=== Dataset records ===

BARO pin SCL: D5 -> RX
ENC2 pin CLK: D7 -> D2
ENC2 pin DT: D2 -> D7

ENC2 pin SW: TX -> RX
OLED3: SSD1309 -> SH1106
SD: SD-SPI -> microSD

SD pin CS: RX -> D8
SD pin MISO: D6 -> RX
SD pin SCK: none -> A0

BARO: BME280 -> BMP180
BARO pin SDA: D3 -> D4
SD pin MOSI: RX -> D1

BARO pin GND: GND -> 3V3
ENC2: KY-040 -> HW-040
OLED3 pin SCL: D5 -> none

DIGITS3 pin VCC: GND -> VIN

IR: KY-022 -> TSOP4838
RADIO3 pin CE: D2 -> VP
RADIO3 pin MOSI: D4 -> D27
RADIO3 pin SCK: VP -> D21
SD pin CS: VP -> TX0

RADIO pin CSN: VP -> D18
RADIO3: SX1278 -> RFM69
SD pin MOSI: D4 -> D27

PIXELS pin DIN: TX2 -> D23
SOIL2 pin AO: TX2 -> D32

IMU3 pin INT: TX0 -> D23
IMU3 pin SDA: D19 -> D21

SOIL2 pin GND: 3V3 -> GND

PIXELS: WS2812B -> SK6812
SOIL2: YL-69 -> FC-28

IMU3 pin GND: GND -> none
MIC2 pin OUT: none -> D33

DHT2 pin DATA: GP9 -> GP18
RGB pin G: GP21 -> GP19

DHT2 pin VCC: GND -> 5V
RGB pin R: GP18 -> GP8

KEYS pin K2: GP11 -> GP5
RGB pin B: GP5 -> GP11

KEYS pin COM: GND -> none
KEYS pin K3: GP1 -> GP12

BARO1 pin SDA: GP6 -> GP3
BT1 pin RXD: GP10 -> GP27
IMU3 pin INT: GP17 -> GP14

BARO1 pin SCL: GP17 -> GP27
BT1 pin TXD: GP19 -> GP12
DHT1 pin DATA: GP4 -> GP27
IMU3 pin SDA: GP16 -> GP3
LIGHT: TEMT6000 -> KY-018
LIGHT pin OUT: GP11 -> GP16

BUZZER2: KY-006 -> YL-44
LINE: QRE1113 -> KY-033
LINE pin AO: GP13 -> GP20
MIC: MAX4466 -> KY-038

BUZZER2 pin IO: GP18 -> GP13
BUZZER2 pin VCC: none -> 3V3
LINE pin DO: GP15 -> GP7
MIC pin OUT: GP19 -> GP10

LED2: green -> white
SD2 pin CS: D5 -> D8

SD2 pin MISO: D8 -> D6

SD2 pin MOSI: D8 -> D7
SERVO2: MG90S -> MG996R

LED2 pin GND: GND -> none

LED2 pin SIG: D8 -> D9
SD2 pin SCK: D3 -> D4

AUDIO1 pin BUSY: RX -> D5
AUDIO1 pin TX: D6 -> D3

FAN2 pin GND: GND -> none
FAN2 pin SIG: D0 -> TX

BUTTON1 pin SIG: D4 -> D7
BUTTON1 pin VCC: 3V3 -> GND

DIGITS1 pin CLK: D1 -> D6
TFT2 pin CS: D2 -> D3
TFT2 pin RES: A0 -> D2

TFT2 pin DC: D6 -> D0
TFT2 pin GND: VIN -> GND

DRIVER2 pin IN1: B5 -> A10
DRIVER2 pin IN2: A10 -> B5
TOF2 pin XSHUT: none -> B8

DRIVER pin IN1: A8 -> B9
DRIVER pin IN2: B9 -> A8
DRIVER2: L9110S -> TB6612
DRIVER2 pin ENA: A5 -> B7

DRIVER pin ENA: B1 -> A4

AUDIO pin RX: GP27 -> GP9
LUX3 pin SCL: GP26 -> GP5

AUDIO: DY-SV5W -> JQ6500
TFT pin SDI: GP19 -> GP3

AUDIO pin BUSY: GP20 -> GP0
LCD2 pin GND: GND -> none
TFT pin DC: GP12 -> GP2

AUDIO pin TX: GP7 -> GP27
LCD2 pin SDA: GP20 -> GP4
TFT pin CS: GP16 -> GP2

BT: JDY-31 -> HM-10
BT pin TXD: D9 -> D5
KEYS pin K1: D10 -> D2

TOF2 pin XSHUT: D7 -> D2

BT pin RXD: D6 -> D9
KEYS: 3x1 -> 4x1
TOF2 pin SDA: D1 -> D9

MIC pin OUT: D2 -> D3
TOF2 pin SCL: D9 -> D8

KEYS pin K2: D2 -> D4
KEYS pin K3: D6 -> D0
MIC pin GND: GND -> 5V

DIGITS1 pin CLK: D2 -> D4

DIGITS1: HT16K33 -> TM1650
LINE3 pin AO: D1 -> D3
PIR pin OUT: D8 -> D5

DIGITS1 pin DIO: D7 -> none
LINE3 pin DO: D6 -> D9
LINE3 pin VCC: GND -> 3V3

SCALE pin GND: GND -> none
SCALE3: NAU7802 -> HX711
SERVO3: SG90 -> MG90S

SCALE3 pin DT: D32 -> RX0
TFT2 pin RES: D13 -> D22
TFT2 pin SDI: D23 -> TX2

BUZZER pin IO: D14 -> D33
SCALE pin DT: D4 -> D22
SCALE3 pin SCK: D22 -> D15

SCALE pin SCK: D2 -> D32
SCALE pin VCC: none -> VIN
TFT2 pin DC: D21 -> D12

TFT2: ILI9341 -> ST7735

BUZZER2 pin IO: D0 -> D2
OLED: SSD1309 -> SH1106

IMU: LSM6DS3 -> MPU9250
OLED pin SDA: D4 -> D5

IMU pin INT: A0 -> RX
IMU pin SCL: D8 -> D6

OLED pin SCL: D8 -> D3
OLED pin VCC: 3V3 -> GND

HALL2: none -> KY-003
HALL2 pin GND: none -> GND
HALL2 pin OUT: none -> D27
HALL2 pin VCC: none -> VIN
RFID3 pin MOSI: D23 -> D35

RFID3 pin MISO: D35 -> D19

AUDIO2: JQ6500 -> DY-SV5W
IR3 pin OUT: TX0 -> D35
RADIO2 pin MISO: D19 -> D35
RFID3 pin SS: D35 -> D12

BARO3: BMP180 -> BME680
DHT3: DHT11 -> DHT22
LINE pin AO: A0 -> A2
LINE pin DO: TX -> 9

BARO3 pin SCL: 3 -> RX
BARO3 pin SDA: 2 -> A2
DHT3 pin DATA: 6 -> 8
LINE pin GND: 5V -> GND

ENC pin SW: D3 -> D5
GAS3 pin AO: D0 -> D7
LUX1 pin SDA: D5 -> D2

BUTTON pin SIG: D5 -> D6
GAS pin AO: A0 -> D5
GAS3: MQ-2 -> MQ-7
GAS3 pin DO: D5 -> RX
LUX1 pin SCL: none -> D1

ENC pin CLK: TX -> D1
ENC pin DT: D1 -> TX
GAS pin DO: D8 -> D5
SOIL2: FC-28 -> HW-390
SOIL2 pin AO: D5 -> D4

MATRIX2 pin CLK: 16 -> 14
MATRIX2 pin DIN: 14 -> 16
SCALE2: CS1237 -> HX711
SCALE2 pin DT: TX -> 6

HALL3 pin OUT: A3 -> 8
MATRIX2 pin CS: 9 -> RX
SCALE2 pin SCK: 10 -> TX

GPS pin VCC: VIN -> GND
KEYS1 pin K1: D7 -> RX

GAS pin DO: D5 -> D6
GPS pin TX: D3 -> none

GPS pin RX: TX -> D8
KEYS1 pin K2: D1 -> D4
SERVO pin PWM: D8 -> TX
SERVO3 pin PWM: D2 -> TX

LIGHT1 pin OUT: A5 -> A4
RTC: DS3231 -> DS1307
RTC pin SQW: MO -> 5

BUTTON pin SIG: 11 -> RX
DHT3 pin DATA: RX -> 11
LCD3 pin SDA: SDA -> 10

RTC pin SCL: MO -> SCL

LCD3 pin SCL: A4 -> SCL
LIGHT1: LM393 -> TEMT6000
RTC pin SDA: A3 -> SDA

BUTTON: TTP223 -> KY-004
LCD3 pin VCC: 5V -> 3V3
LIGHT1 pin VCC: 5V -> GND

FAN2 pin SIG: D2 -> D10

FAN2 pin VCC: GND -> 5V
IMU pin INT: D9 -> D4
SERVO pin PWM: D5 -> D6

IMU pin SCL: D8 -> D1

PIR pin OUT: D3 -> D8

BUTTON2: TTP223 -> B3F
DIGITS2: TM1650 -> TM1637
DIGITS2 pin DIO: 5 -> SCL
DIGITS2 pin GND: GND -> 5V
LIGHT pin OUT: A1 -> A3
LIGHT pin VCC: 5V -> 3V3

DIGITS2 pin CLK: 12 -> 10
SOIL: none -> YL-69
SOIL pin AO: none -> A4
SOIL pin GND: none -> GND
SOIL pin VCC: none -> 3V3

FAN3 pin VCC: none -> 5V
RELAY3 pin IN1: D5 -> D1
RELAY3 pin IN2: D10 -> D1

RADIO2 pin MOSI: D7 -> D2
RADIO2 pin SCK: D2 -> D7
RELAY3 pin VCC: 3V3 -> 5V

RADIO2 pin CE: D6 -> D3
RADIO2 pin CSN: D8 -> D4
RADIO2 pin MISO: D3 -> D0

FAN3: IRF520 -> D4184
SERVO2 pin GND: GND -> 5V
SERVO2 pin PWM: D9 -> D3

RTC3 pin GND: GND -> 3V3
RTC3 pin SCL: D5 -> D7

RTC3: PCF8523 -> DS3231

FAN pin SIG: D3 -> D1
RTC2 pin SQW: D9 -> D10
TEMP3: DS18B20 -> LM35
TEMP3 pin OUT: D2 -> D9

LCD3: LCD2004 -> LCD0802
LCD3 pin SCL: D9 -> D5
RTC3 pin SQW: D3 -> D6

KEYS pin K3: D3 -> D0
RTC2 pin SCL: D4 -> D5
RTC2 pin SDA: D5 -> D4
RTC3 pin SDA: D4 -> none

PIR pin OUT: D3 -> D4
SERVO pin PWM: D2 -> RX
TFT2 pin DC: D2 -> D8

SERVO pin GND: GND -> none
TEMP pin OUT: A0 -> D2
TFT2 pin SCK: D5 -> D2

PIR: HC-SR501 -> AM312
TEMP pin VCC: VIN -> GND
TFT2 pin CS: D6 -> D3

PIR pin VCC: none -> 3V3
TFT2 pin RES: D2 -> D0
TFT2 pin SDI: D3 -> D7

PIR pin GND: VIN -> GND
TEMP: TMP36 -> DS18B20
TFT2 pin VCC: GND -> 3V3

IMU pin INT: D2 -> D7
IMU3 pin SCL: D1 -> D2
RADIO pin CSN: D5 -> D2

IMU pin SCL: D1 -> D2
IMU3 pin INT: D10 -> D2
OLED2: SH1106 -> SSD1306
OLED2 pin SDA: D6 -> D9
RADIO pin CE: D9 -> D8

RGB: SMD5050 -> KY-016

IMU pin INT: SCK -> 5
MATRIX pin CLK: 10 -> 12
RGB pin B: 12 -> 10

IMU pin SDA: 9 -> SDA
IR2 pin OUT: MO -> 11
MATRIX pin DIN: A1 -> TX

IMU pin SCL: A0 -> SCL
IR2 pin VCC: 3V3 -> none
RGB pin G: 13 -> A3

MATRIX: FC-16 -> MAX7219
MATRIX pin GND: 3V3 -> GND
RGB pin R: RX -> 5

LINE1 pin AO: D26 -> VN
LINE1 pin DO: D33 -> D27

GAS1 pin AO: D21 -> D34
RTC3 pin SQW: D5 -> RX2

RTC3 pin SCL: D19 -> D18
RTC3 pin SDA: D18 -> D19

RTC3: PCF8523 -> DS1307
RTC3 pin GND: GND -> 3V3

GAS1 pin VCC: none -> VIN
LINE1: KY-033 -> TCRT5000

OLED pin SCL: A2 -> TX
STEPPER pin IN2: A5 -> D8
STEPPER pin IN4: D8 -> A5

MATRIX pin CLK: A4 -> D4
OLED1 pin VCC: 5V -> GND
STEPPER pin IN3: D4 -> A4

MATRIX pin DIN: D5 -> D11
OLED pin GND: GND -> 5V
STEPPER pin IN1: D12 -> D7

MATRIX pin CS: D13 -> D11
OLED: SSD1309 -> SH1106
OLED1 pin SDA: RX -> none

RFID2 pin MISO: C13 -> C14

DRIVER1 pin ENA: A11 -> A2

===

Task description — Above are the entries. Output exactly the lines beginning with the line that has "RFID3 pin MOSI: D23 -> D35" and ending with the line that has "GAS pin AO: A0 -> D5".

Expected answer —
RFID3 pin MOSI: D23 -> D35

RFID3 pin MISO: D35 -> D19

AUDIO2: JQ6500 -> DY-SV5W
IR3 pin OUT: TX0 -> D35
RADIO2 pin MISO: D19 -> D35
RFID3 pin SS: D35 -> D12

BARO3: BMP180 -> BME680
DHT3: DHT11 -> DHT22
LINE pin AO: A0 -> A2
LINE pin DO: TX -> 9

BARO3 pin SCL: 3 -> RX
BARO3 pin SDA: 2 -> A2
DHT3 pin DATA: 6 -> 8
LINE pin GND: 5V -> GND

ENC pin SW: D3 -> D5
GAS3 pin AO: D0 -> D7
LUX1 pin SDA: D5 -> D2

BUTTON pin SIG: D5 -> D6
GAS pin AO: A0 -> D5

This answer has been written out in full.